BEGIN EXTRACTED MATERIAL

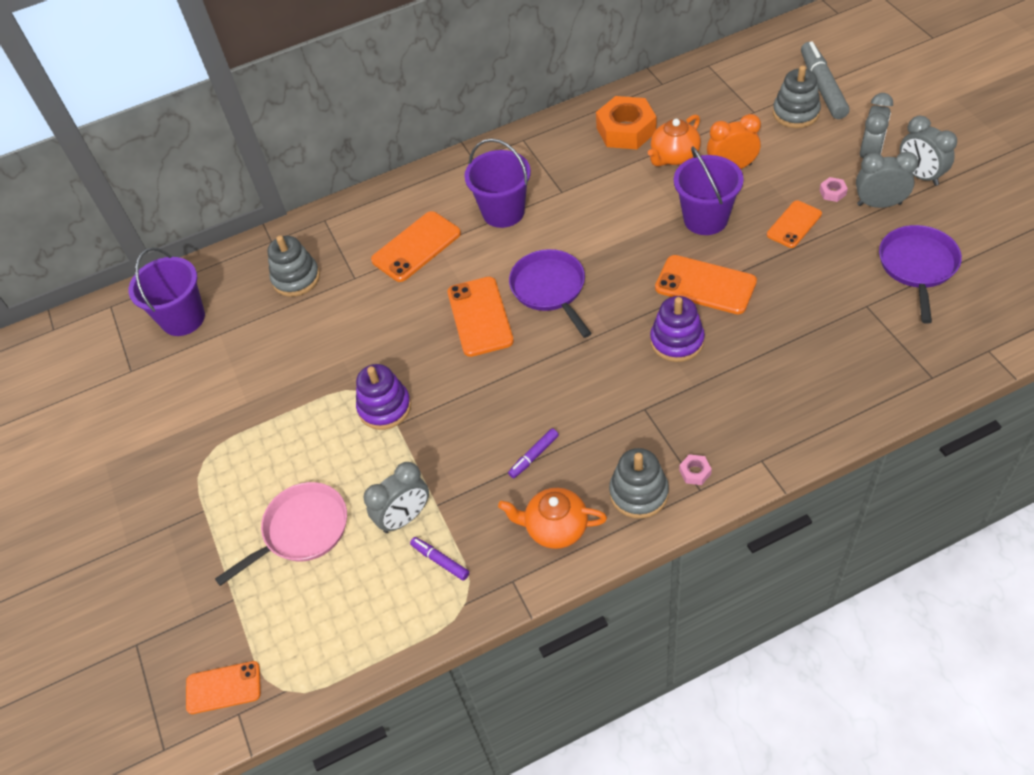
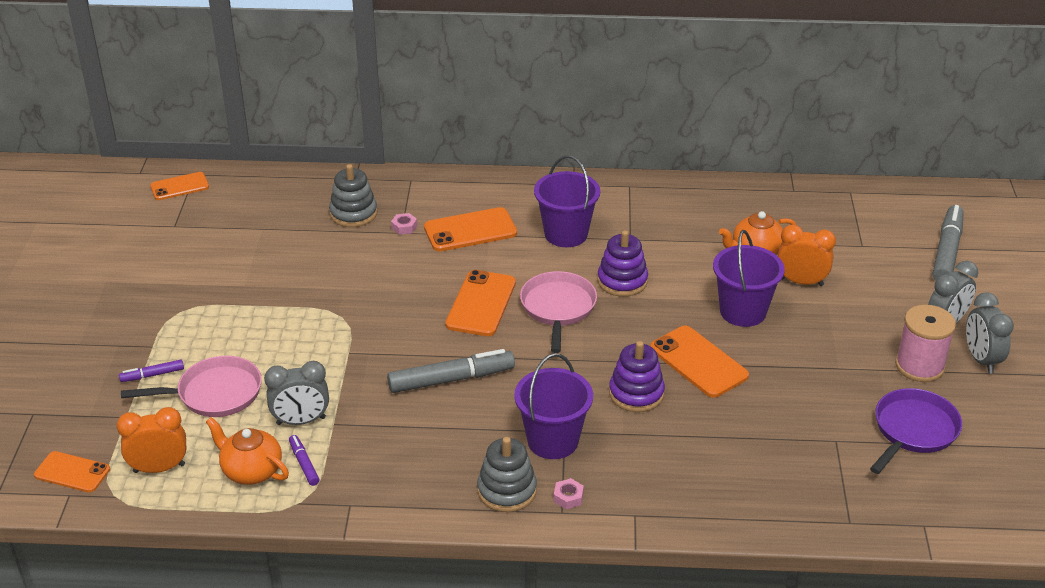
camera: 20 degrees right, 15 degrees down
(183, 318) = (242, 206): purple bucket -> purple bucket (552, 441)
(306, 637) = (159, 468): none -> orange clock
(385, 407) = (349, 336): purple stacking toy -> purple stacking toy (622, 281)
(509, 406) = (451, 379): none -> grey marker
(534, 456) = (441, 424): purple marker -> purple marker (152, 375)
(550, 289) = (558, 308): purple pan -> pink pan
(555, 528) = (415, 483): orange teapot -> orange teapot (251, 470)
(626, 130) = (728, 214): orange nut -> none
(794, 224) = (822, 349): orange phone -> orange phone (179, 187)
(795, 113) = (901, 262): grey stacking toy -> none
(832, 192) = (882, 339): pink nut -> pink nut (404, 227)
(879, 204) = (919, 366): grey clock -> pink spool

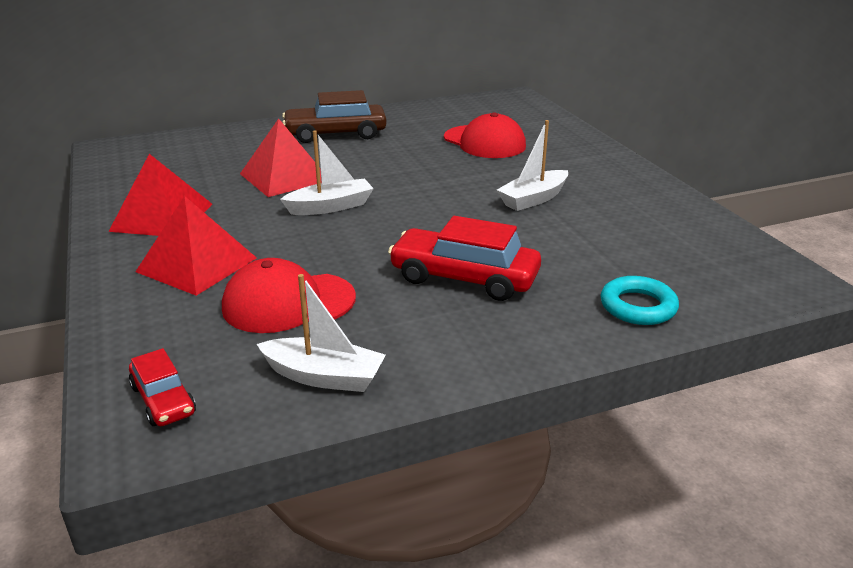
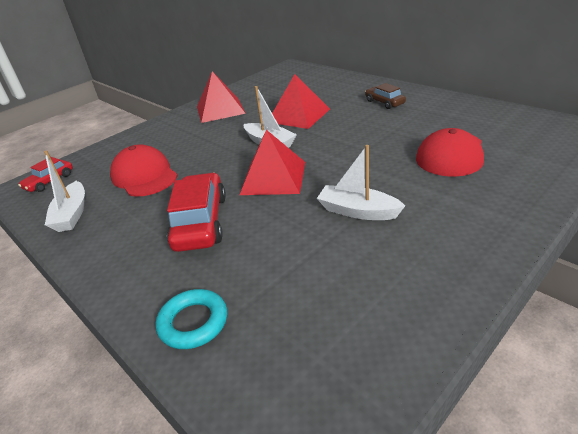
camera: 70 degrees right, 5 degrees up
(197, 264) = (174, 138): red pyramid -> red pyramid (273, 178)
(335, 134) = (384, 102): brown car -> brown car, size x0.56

END EXTRACTED MATERIAL
BEGIN EXTRACTED MATERIAL

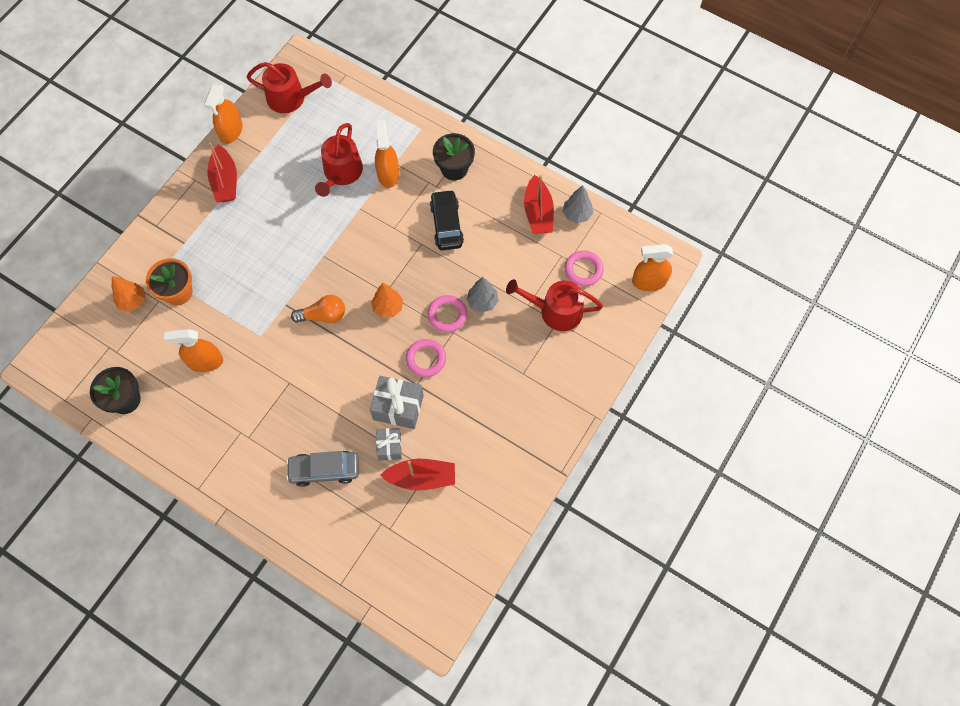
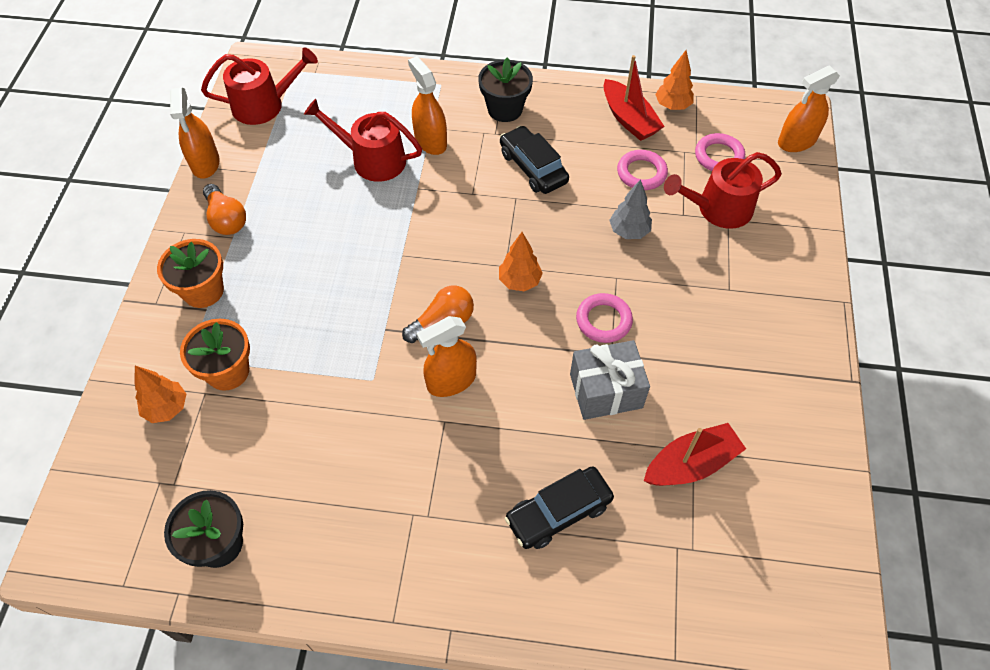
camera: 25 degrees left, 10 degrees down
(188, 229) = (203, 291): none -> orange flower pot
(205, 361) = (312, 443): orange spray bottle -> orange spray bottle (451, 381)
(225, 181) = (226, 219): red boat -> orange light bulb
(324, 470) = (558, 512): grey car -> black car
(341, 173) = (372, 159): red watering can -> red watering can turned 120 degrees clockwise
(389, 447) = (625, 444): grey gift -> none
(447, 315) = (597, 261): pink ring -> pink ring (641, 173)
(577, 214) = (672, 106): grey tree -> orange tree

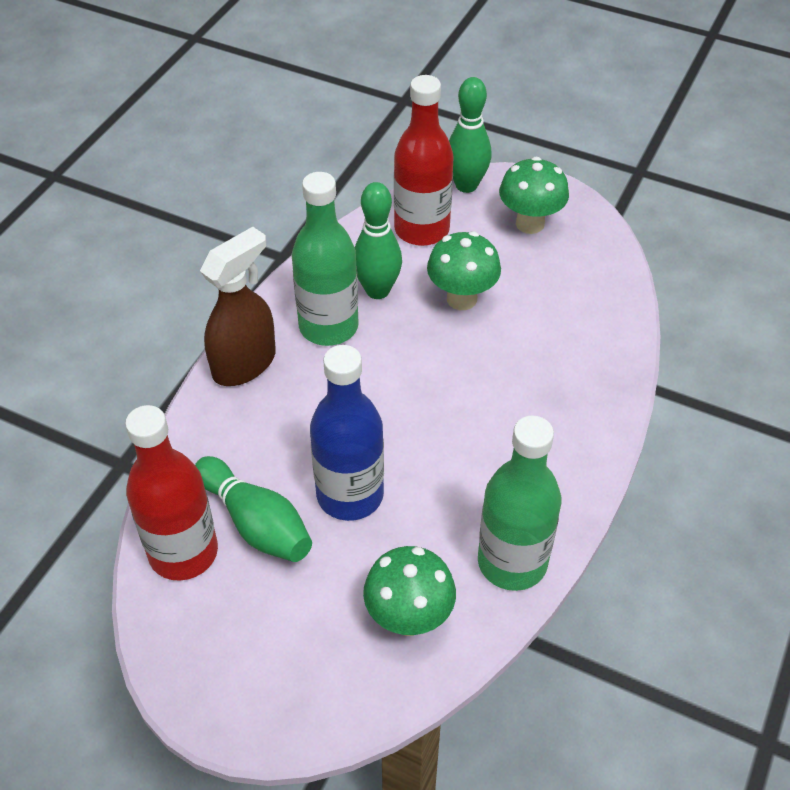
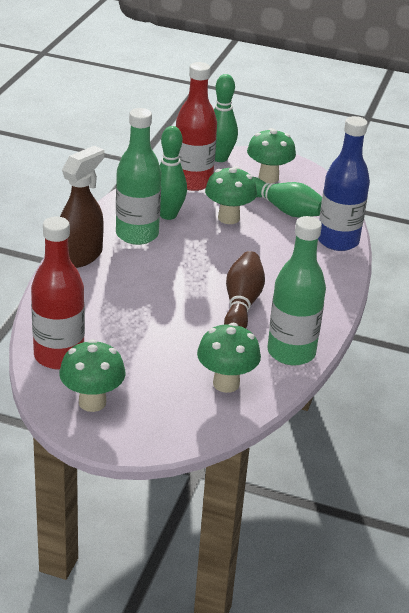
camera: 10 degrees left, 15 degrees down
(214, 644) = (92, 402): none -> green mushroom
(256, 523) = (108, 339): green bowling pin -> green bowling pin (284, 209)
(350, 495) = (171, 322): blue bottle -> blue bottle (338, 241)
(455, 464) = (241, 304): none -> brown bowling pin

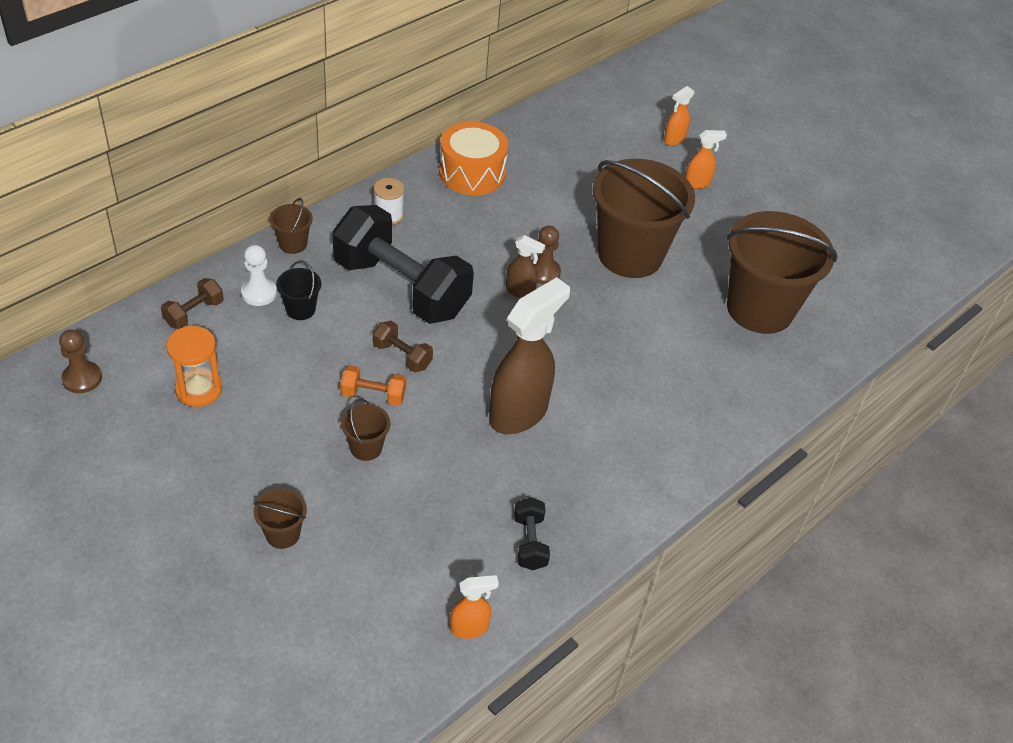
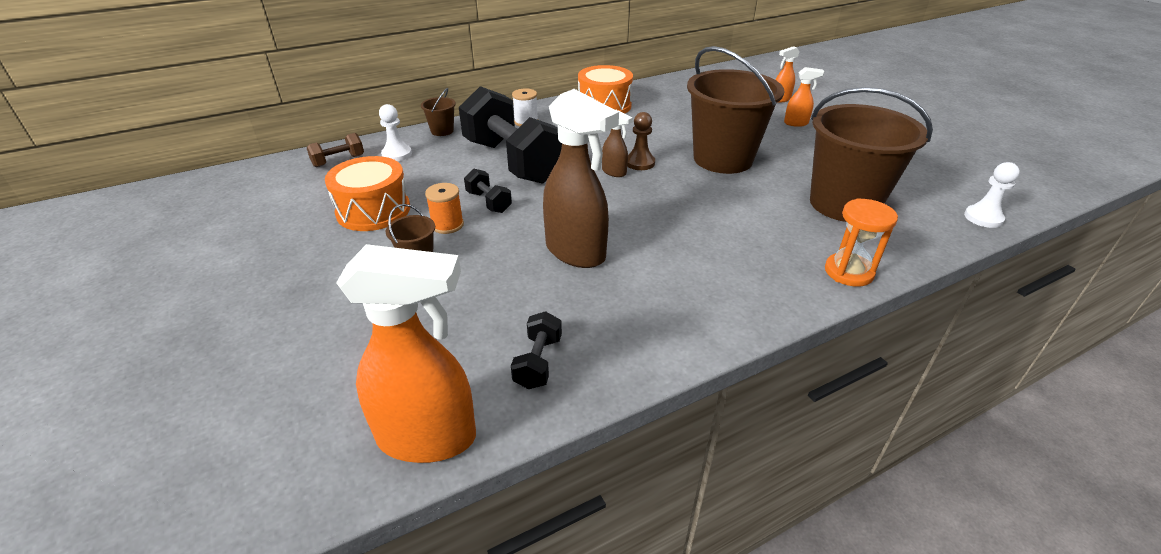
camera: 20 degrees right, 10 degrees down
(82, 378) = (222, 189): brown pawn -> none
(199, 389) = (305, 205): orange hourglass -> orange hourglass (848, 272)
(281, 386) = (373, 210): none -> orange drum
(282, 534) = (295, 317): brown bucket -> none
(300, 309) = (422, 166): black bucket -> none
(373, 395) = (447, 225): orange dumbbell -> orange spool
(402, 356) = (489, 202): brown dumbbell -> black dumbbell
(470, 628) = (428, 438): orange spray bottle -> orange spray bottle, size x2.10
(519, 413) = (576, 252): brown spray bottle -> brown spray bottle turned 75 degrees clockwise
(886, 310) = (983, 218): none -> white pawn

END EXTRACTED MATERIAL
BEGIN EXTRACTED MATERIAL

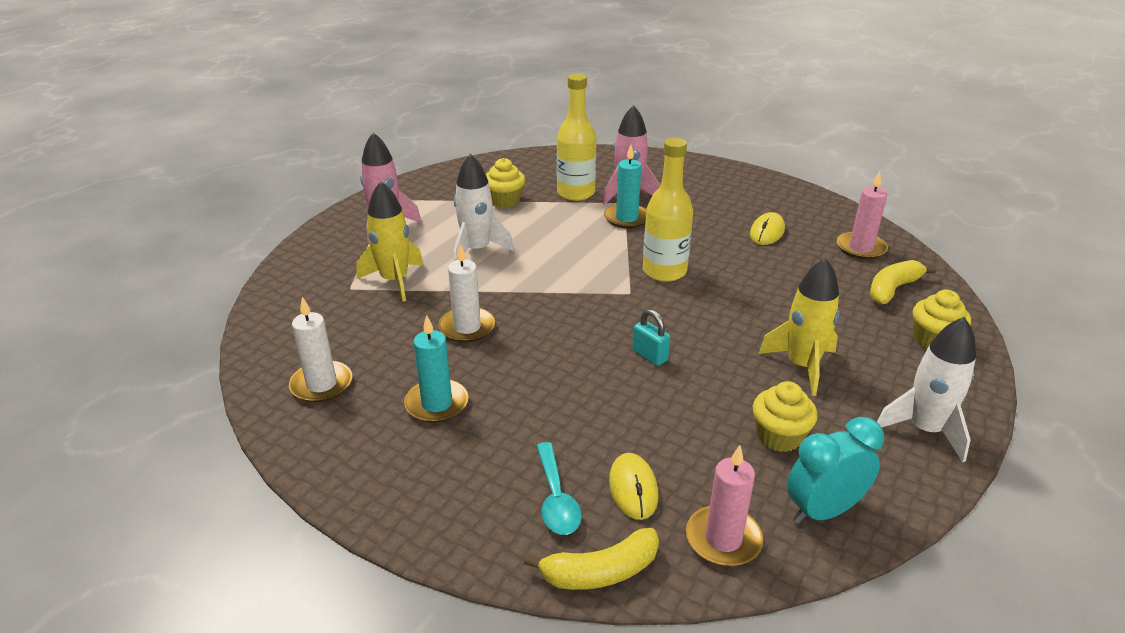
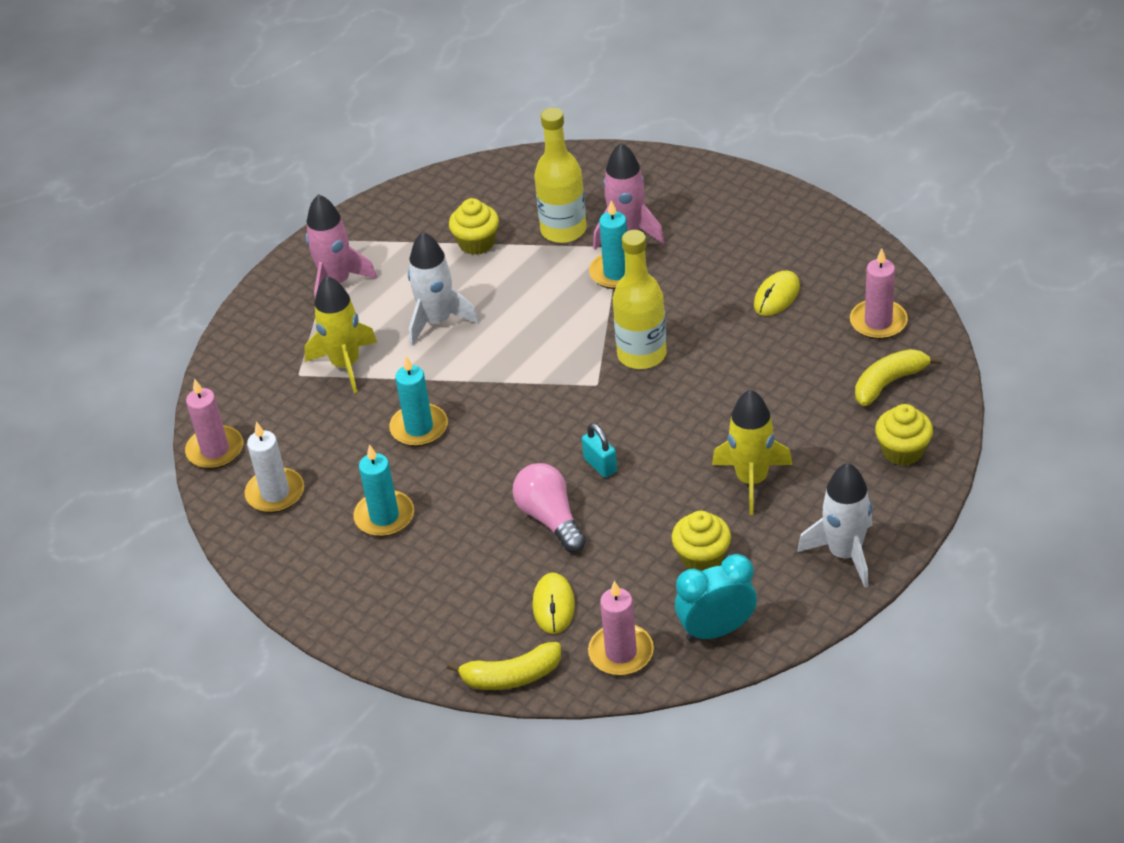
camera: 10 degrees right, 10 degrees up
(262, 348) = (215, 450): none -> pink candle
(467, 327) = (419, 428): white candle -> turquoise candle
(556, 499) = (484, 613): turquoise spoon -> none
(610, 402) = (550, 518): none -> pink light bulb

END EXTRACTED MATERIAL

▶ _TASK GOAL_: What lines of the preceding data include the string "bulb"? Pull them out.

▶ _EXPECTED ANSWER_:
(225, 181) = (226, 219): red boat -> orange light bulb
(610, 402) = (550, 518): none -> pink light bulb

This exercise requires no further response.